### SUPPLIED DATA
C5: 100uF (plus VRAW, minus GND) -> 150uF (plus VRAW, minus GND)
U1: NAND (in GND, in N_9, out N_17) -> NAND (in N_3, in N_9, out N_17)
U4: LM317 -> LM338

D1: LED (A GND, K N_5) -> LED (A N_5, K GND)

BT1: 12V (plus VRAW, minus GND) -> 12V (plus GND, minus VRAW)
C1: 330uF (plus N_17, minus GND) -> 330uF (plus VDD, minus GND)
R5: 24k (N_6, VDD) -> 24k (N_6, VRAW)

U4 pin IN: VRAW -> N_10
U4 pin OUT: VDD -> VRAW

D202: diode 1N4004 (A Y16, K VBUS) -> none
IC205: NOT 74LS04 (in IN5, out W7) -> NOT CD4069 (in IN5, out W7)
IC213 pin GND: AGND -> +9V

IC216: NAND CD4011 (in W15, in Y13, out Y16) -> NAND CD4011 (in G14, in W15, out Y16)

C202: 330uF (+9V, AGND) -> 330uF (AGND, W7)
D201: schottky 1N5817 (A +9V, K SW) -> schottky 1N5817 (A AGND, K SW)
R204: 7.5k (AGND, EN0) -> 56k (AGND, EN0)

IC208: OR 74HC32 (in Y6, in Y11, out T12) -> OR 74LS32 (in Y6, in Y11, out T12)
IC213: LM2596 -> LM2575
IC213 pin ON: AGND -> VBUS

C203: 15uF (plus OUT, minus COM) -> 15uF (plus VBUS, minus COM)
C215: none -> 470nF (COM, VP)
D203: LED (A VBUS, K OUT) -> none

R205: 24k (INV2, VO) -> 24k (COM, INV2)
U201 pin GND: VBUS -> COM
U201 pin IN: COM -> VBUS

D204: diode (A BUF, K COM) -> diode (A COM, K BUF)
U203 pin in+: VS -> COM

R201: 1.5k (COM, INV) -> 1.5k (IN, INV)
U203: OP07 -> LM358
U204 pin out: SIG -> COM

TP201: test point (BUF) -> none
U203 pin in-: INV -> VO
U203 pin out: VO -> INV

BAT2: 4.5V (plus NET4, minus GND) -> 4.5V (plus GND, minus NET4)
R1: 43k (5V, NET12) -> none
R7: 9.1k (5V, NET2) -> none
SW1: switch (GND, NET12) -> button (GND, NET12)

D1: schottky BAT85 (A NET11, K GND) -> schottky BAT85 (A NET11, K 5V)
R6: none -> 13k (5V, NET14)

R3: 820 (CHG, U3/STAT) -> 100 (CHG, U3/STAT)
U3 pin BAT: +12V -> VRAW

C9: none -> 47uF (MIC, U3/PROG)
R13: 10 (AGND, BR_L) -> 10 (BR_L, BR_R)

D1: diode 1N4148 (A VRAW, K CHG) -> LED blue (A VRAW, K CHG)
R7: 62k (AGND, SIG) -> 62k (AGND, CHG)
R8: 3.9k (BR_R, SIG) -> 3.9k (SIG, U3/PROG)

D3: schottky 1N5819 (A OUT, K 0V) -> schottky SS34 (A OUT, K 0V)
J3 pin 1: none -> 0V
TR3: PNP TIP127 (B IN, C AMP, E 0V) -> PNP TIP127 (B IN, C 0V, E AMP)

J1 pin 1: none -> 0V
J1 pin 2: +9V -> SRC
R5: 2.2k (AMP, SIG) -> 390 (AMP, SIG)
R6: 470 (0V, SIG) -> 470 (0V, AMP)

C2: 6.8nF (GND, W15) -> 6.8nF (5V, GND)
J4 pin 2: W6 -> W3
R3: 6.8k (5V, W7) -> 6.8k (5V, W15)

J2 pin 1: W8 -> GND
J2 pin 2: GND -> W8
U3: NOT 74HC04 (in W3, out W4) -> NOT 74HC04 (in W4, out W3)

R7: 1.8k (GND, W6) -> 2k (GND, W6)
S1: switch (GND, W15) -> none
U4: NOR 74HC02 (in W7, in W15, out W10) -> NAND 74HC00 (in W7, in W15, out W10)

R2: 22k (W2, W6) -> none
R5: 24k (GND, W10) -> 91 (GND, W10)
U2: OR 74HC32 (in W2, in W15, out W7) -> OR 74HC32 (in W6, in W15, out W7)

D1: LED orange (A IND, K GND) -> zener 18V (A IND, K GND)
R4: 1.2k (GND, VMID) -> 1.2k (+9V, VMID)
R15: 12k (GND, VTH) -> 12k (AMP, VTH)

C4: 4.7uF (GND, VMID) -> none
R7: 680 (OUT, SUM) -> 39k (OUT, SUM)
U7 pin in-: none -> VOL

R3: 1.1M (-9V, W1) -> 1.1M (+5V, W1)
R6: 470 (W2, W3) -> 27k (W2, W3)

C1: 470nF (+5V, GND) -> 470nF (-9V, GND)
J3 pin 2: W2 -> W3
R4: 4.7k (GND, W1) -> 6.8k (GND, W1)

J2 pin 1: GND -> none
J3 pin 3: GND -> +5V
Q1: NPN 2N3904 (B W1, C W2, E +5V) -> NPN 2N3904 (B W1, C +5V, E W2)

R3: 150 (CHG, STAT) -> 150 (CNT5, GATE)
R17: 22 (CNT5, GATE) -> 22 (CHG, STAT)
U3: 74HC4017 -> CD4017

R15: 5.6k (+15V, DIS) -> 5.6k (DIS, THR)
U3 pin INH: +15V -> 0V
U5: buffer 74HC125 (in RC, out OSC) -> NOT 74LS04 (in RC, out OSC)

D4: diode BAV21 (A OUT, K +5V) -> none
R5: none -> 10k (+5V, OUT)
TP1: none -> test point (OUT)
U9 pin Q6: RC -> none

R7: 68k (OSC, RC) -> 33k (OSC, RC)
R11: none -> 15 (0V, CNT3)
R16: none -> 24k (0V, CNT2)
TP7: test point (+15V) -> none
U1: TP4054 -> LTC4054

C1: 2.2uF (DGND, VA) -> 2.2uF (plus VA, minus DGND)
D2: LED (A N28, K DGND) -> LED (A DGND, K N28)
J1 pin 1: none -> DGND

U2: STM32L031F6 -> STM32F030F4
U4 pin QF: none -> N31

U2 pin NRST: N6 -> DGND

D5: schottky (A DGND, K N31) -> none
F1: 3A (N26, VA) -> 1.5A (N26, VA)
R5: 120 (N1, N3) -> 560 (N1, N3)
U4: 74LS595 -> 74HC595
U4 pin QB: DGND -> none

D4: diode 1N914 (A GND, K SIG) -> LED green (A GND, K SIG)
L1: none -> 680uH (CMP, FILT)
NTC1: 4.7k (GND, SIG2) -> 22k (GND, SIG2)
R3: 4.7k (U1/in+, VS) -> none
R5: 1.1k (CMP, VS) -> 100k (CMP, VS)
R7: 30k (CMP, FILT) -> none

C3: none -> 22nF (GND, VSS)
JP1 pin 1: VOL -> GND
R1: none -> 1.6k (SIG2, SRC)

### WHAT THIS TASK INVOLVES
For the listing above, print only the lines starting at the line containing "U1: NAND (in" and ending at the line containing "J3 pin 1: none -> 0V", exactly, both included.

### RESULT OF THE EXERCISE
U1: NAND (in GND, in N_9, out N_17) -> NAND (in N_3, in N_9, out N_17)
U4: LM317 -> LM338

D1: LED (A GND, K N_5) -> LED (A N_5, K GND)

BT1: 12V (plus VRAW, minus GND) -> 12V (plus GND, minus VRAW)
C1: 330uF (plus N_17, minus GND) -> 330uF (plus VDD, minus GND)
R5: 24k (N_6, VDD) -> 24k (N_6, VRAW)

U4 pin IN: VRAW -> N_10
U4 pin OUT: VDD -> VRAW

D202: diode 1N4004 (A Y16, K VBUS) -> none
IC205: NOT 74LS04 (in IN5, out W7) -> NOT CD4069 (in IN5, out W7)
IC213 pin GND: AGND -> +9V

IC216: NAND CD4011 (in W15, in Y13, out Y16) -> NAND CD4011 (in G14, in W15, out Y16)

C202: 330uF (+9V, AGND) -> 330uF (AGND, W7)
D201: schottky 1N5817 (A +9V, K SW) -> schottky 1N5817 (A AGND, K SW)
R204: 7.5k (AGND, EN0) -> 56k (AGND, EN0)

IC208: OR 74HC32 (in Y6, in Y11, out T12) -> OR 74LS32 (in Y6, in Y11, out T12)
IC213: LM2596 -> LM2575
IC213 pin ON: AGND -> VBUS

C203: 15uF (plus OUT, minus COM) -> 15uF (plus VBUS, minus COM)
C215: none -> 470nF (COM, VP)
D203: LED (A VBUS, K OUT) -> none

R205: 24k (INV2, VO) -> 24k (COM, INV2)
U201 pin GND: VBUS -> COM
U201 pin IN: COM -> VBUS

D204: diode (A BUF, K COM) -> diode (A COM, K BUF)
U203 pin in+: VS -> COM

R201: 1.5k (COM, INV) -> 1.5k (IN, INV)
U203: OP07 -> LM358
U204 pin out: SIG -> COM

TP201: test point (BUF) -> none
U203 pin in-: INV -> VO
U203 pin out: VO -> INV

BAT2: 4.5V (plus NET4, minus GND) -> 4.5V (plus GND, minus NET4)
R1: 43k (5V, NET12) -> none
R7: 9.1k (5V, NET2) -> none
SW1: switch (GND, NET12) -> button (GND, NET12)

D1: schottky BAT85 (A NET11, K GND) -> schottky BAT85 (A NET11, K 5V)
R6: none -> 13k (5V, NET14)

R3: 820 (CHG, U3/STAT) -> 100 (CHG, U3/STAT)
U3 pin BAT: +12V -> VRAW

C9: none -> 47uF (MIC, U3/PROG)
R13: 10 (AGND, BR_L) -> 10 (BR_L, BR_R)

D1: diode 1N4148 (A VRAW, K CHG) -> LED blue (A VRAW, K CHG)
R7: 62k (AGND, SIG) -> 62k (AGND, CHG)
R8: 3.9k (BR_R, SIG) -> 3.9k (SIG, U3/PROG)

D3: schottky 1N5819 (A OUT, K 0V) -> schottky SS34 (A OUT, K 0V)
J3 pin 1: none -> 0V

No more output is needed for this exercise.